Input material:

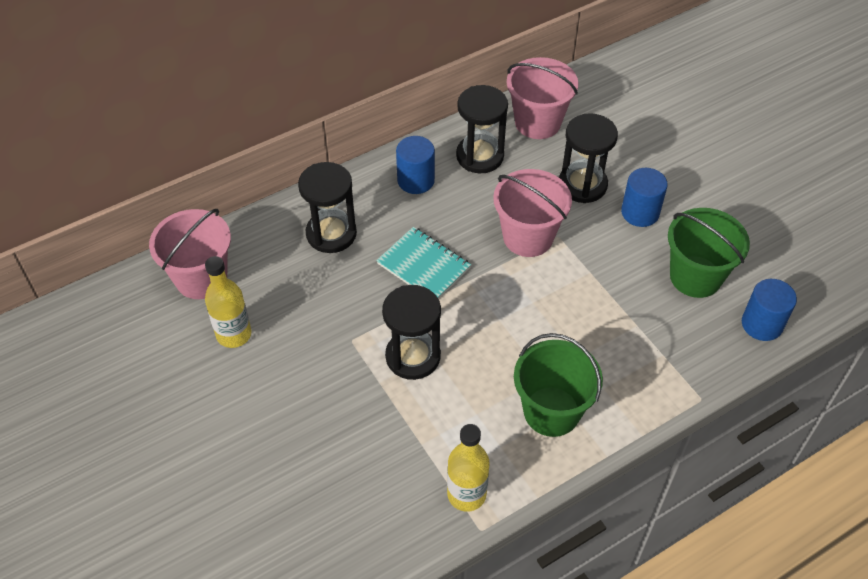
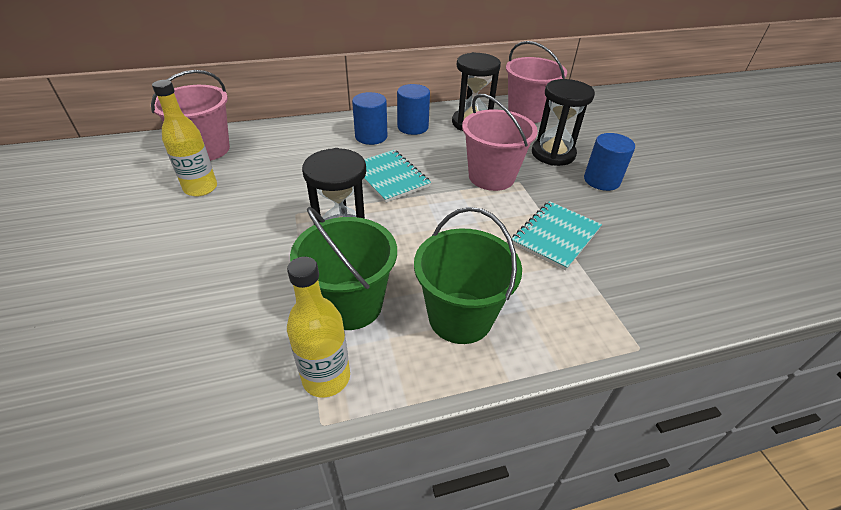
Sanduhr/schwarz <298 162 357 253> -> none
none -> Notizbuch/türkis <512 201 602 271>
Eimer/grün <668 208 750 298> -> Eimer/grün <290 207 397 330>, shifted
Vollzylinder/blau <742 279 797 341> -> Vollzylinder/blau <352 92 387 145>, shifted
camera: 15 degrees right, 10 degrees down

Your instructions: Retype word for word the lines running from the line containing "none -> Notizbuch/türkis <512 201 602 271>" to the end of the listing, and only those.

Result for this task:
none -> Notizbuch/türkis <512 201 602 271>
Eimer/grün <668 208 750 298> -> Eimer/grün <290 207 397 330>, shifted
Vollzylinder/blau <742 279 797 341> -> Vollzylinder/blau <352 92 387 145>, shifted
camera: 15 degrees right, 10 degrees down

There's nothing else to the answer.